— begin —

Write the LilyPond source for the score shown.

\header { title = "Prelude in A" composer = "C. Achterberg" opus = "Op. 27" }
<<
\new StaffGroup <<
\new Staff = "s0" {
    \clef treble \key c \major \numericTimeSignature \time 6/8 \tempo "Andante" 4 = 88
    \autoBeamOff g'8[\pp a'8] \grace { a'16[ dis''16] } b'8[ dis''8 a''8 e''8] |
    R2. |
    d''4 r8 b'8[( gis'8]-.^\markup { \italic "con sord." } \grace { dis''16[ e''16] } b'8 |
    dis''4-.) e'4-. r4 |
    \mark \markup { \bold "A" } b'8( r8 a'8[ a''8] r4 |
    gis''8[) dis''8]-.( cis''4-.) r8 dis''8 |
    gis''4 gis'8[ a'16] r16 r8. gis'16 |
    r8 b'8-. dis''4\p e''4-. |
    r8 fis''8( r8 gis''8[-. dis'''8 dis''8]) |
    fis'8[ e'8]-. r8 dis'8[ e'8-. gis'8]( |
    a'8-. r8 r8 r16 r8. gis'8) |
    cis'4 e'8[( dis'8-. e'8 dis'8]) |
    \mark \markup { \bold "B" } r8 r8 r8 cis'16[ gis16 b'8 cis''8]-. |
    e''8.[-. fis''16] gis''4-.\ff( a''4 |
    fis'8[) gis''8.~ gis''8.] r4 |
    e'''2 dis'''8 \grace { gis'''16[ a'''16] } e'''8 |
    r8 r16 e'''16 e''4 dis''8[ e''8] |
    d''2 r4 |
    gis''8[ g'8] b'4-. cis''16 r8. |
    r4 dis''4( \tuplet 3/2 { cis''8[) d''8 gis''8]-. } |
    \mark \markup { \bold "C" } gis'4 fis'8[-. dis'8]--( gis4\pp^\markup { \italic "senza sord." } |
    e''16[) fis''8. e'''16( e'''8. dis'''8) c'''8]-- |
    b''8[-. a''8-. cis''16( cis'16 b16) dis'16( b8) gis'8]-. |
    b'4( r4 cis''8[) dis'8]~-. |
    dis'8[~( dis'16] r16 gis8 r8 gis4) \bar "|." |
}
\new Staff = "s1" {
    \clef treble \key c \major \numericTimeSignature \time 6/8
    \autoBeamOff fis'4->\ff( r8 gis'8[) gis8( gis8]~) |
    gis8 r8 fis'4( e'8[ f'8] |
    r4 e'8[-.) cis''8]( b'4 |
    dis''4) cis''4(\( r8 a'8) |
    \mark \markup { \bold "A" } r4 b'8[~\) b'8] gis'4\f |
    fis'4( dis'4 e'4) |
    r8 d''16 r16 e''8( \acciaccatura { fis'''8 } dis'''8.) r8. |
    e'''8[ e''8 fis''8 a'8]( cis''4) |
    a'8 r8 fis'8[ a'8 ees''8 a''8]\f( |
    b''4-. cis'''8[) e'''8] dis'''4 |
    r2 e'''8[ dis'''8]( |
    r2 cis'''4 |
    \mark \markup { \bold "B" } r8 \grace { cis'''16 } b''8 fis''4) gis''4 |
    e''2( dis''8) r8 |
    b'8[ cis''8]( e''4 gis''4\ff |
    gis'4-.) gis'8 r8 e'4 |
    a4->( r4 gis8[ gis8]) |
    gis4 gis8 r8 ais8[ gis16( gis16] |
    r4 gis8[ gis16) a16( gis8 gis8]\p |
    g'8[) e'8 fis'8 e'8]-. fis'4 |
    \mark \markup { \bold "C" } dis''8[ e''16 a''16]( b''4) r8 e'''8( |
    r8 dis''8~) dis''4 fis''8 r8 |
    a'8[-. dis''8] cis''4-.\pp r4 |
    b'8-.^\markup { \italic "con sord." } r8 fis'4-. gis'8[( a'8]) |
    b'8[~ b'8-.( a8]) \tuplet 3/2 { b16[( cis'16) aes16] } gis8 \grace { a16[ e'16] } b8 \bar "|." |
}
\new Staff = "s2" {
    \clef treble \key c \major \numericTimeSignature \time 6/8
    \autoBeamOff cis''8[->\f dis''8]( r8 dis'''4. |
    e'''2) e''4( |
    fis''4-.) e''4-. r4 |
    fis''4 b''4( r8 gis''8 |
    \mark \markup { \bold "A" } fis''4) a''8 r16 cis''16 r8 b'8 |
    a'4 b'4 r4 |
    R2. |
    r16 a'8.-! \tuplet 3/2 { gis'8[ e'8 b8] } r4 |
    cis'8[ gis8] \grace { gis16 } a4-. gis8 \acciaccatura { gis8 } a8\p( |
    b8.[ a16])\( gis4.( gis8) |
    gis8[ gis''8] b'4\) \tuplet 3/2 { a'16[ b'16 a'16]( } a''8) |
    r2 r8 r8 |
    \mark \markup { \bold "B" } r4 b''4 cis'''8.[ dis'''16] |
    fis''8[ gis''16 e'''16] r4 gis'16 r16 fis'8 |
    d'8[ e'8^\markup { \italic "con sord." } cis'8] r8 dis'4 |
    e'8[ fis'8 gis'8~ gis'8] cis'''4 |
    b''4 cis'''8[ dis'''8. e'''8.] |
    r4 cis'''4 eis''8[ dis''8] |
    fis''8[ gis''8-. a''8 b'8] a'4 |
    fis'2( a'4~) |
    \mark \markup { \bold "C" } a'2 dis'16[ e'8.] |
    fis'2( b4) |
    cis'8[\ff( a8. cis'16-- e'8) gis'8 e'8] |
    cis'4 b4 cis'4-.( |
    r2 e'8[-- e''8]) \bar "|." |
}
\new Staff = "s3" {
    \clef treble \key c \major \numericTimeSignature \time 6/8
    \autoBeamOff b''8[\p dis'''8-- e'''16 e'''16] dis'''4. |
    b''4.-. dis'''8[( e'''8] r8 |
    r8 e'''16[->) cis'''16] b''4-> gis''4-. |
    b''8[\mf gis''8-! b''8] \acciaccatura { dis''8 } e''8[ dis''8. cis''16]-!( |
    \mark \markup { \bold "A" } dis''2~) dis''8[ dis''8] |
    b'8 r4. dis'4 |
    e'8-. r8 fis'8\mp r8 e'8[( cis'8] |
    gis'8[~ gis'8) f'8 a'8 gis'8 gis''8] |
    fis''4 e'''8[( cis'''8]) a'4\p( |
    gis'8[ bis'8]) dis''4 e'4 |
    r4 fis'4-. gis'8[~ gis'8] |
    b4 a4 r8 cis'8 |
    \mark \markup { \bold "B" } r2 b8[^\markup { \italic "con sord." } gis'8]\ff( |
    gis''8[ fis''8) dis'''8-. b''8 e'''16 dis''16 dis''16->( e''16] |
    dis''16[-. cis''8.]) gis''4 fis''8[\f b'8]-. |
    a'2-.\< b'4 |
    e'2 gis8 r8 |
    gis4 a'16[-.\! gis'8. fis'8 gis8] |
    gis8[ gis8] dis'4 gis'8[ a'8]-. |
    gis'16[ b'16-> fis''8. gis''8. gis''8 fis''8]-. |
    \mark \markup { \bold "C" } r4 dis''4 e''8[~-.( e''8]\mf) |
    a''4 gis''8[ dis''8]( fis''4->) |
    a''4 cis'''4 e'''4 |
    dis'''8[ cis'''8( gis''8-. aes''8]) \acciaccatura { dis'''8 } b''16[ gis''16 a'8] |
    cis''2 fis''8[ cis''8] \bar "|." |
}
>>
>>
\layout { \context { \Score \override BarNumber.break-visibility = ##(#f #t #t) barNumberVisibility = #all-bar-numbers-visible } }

— end —

▶ **Stated exercise**: How many lines above contain the string "sord"? Reply with the number alone.

▶ **Result of this task**: 5